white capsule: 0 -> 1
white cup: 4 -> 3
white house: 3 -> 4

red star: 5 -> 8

...

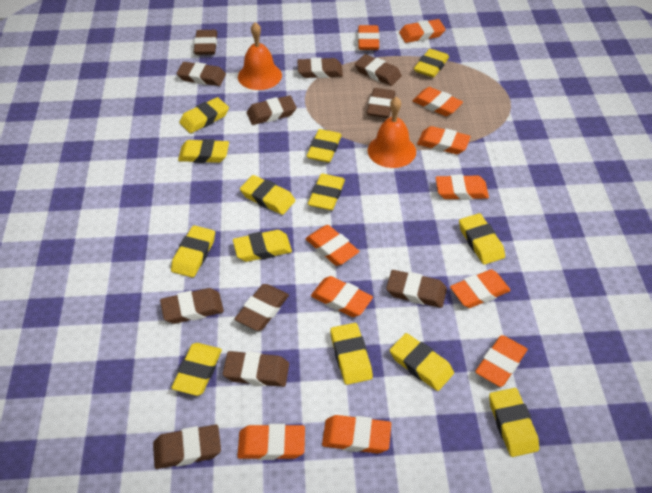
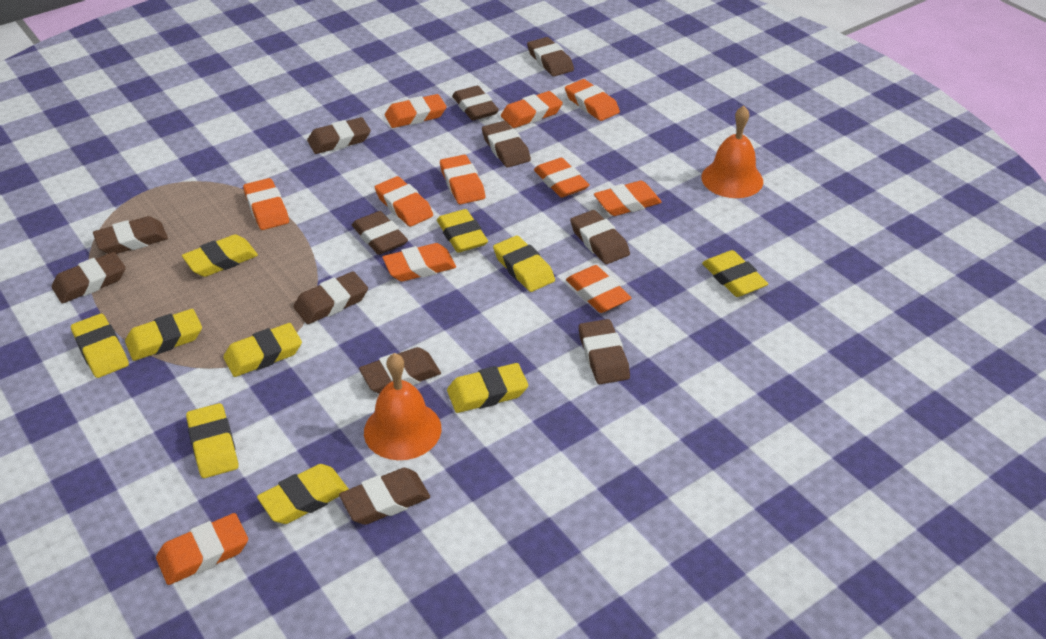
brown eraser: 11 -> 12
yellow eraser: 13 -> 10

==

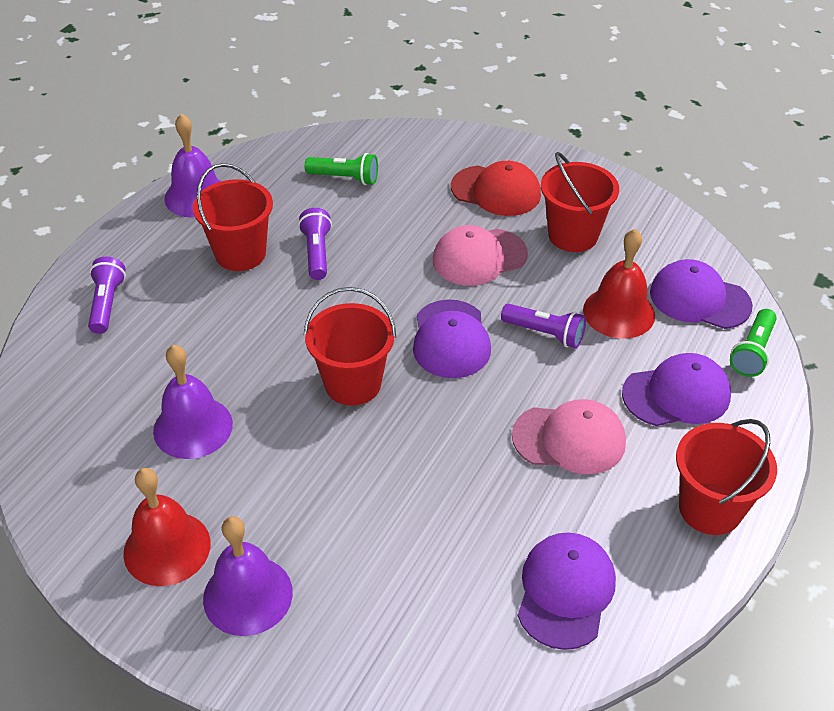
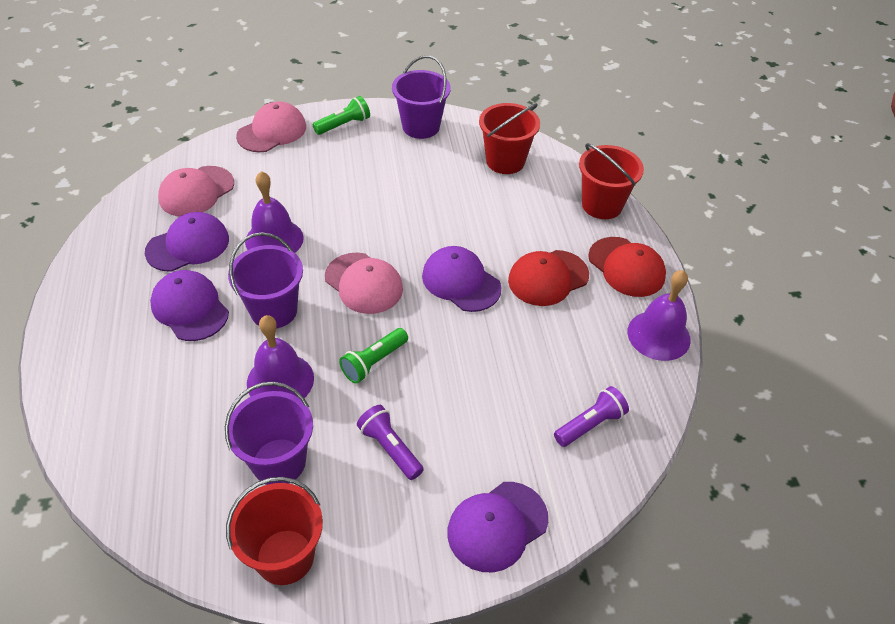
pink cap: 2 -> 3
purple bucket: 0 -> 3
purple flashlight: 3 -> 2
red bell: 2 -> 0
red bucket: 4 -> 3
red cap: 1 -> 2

> **The problem**: Beginning with the line containing "pink cap: 2 -> 3" in the material above, copy every line exactly until you have copied the line containing "red cap: 1 -> 2".

> **Reply to the exercise**:
pink cap: 2 -> 3
purple bucket: 0 -> 3
purple flashlight: 3 -> 2
red bell: 2 -> 0
red bucket: 4 -> 3
red cap: 1 -> 2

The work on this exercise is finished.